[Start of Attachment]

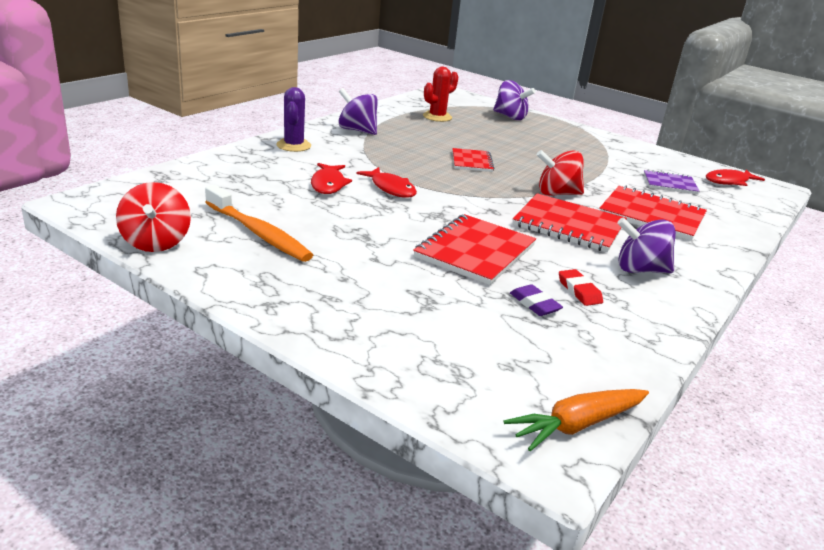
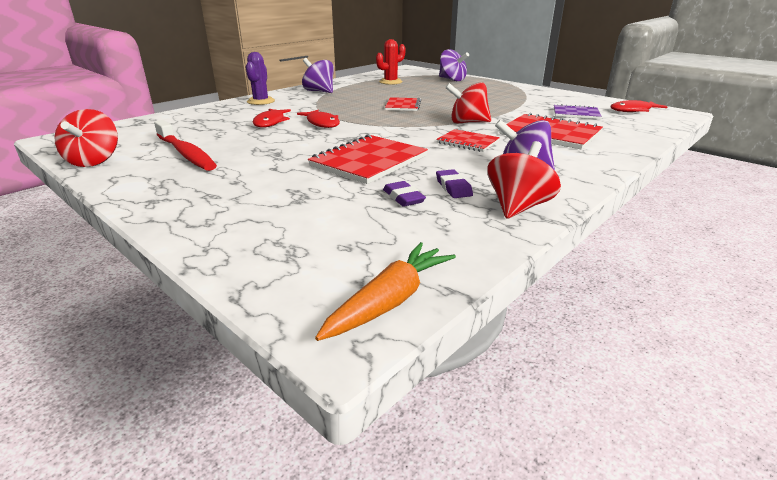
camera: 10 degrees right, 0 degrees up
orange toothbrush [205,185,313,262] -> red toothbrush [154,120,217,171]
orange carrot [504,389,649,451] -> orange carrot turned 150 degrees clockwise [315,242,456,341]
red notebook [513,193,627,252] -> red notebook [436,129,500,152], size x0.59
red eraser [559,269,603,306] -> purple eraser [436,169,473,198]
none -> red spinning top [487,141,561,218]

[End of Attachment]
[Start of Attachment]

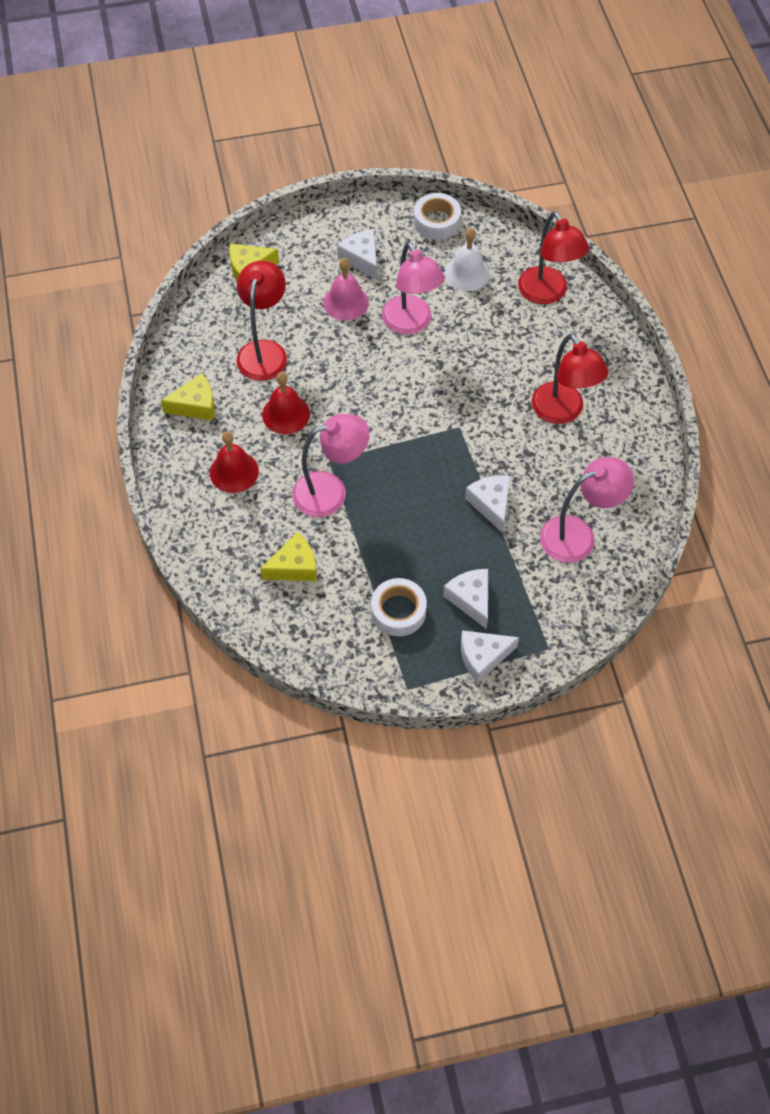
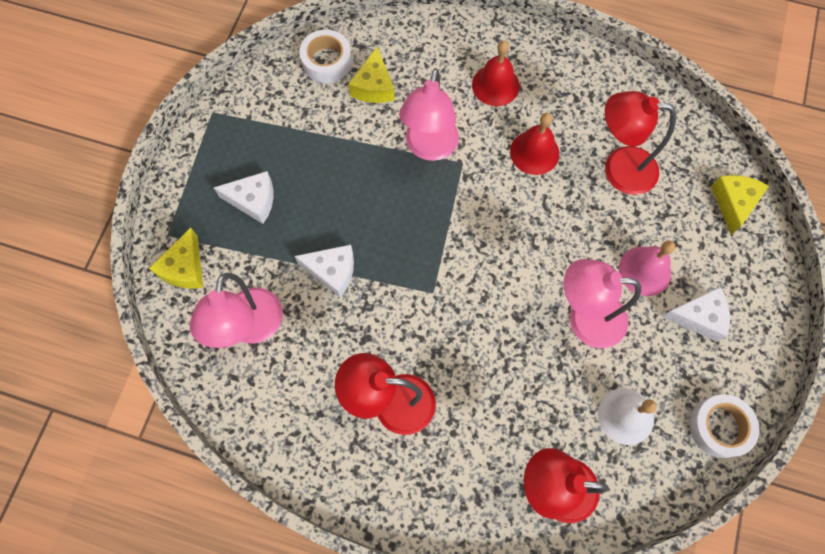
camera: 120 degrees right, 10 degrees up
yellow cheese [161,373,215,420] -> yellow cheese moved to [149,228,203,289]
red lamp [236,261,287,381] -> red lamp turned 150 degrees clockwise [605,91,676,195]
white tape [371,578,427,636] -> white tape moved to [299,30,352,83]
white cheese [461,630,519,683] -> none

[End of Attachment]
[Start of Attachment]

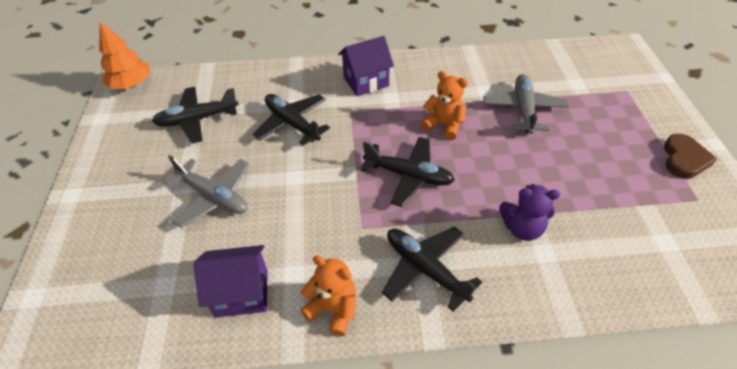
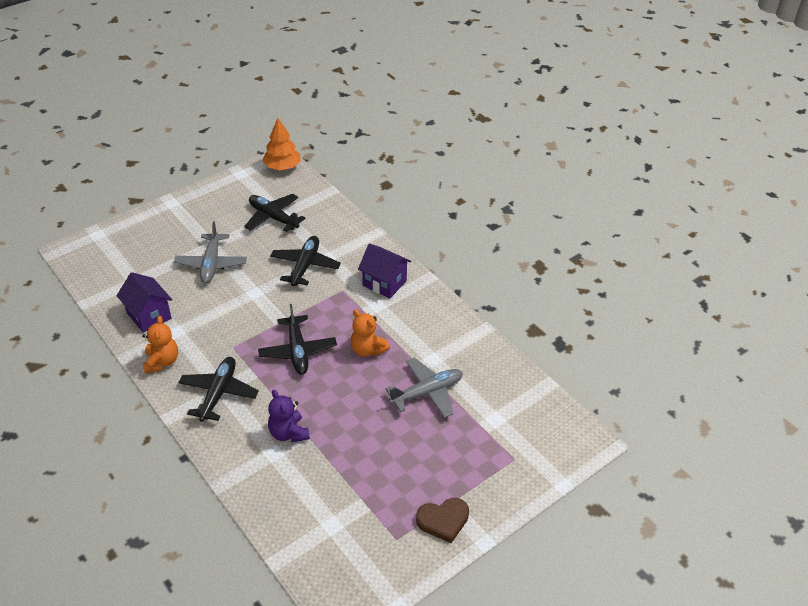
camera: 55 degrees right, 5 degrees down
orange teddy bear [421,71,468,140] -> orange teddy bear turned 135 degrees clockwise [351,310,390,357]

[End of Attachment]

■ Task details ■
Give the number of lines in the entries above that include the string "orange". Write nothing but that number.

■ Response below ■
3